Exercise >> Although the records contain pictures, none belong in the copy: restate word for word only the lines from the one with "building: [410,58,449,91] ->" through the one with "building: none -> [632,68,802,247]", both included.

The data >>
□ □ □

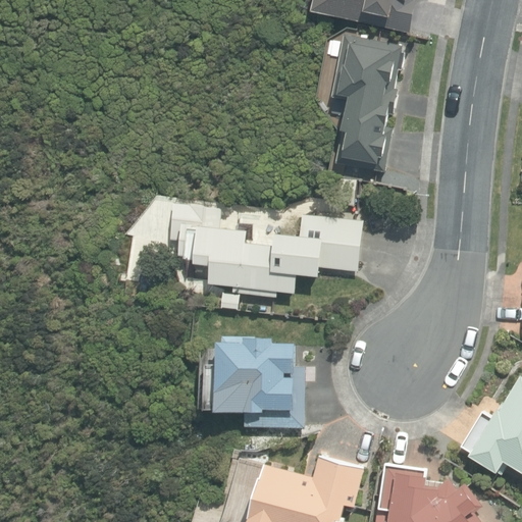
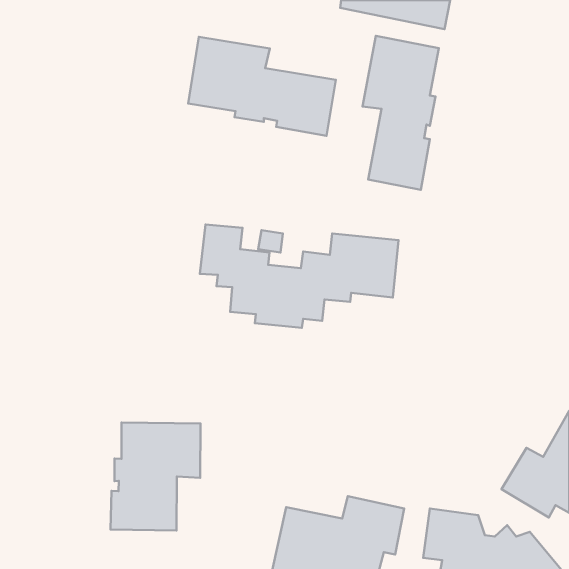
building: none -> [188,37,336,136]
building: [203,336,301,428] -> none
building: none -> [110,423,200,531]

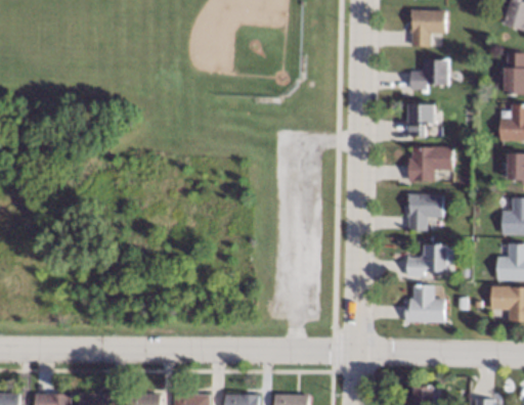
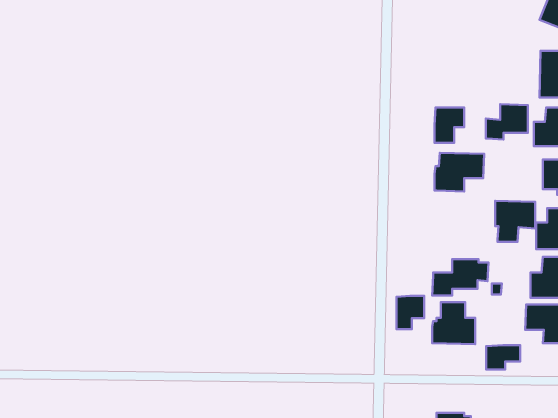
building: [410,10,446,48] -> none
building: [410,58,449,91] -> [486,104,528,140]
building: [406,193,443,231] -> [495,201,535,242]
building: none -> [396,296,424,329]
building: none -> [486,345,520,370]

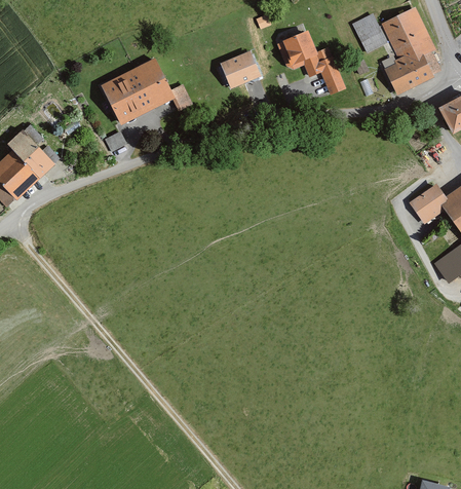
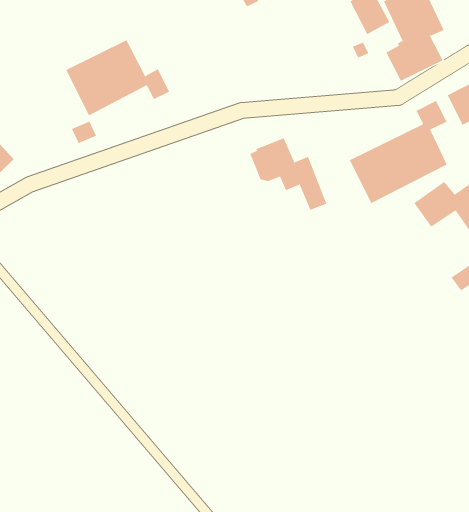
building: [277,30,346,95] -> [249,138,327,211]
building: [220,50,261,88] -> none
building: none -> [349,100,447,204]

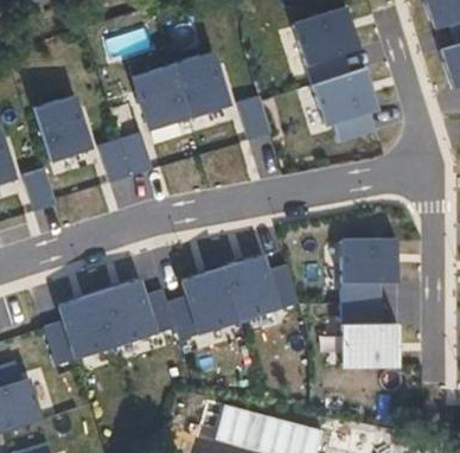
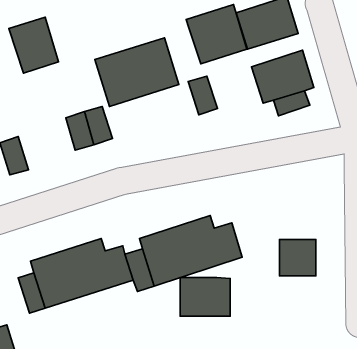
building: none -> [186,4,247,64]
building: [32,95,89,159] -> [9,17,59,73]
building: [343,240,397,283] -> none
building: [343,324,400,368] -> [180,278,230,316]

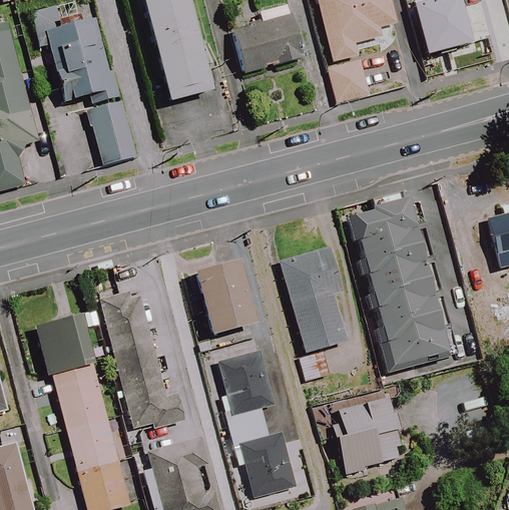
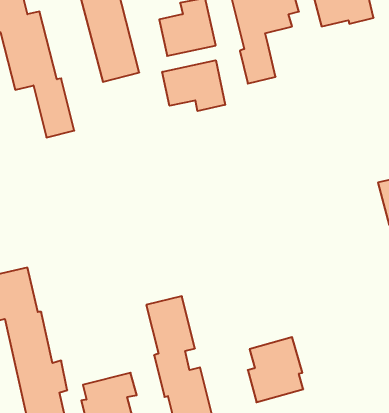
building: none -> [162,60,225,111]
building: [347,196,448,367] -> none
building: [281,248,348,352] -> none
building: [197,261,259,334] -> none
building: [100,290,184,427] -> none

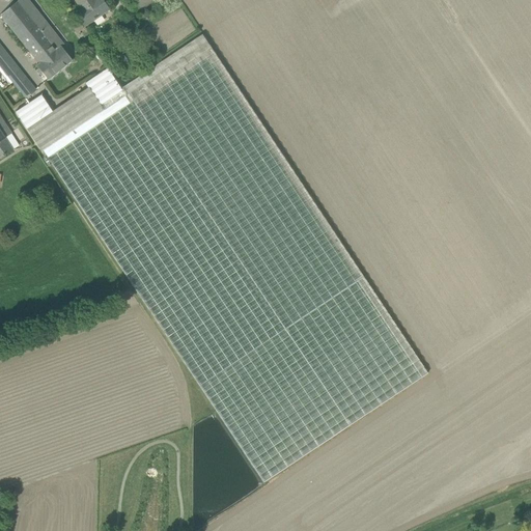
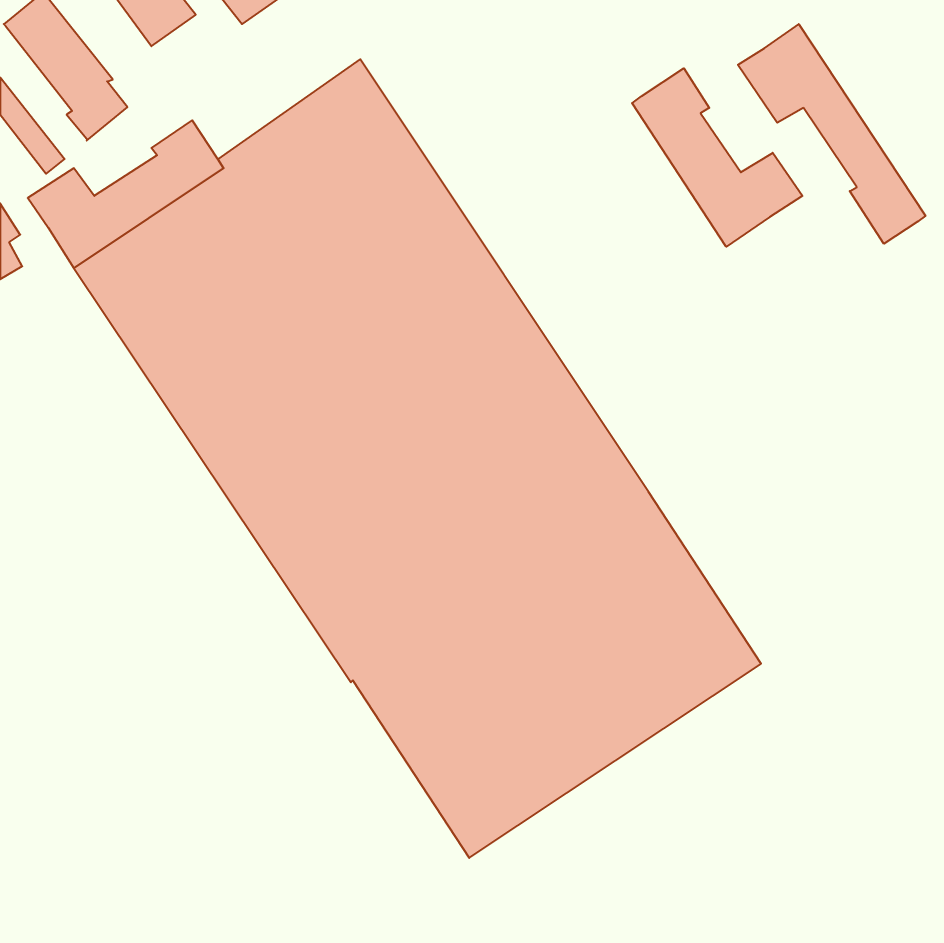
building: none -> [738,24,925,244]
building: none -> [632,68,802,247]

□ □ □

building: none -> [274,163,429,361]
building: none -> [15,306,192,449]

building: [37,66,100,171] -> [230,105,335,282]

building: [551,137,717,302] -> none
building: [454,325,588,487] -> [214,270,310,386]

□ □ □

Exercise answer >>
building: [410,58,449,91] -> [486,104,528,140]
building: [406,193,443,231] -> [495,201,535,242]
building: none -> [396,296,424,329]
building: none -> [486,345,520,370]

building: [277,30,346,95] -> [249,138,327,211]
building: [220,50,261,88] -> none
building: none -> [349,100,447,204]

building: none -> [186,4,247,64]
building: [32,95,89,159] -> [9,17,59,73]
building: [343,240,397,283] -> none
building: [343,324,400,368] -> [180,278,230,316]

building: none -> [162,60,225,111]
building: [347,196,448,367] -> none
building: [281,248,348,352] -> none
building: [197,261,259,334] -> none
building: [100,290,184,427] -> none

building: none -> [738,24,925,244]
building: none -> [632,68,802,247]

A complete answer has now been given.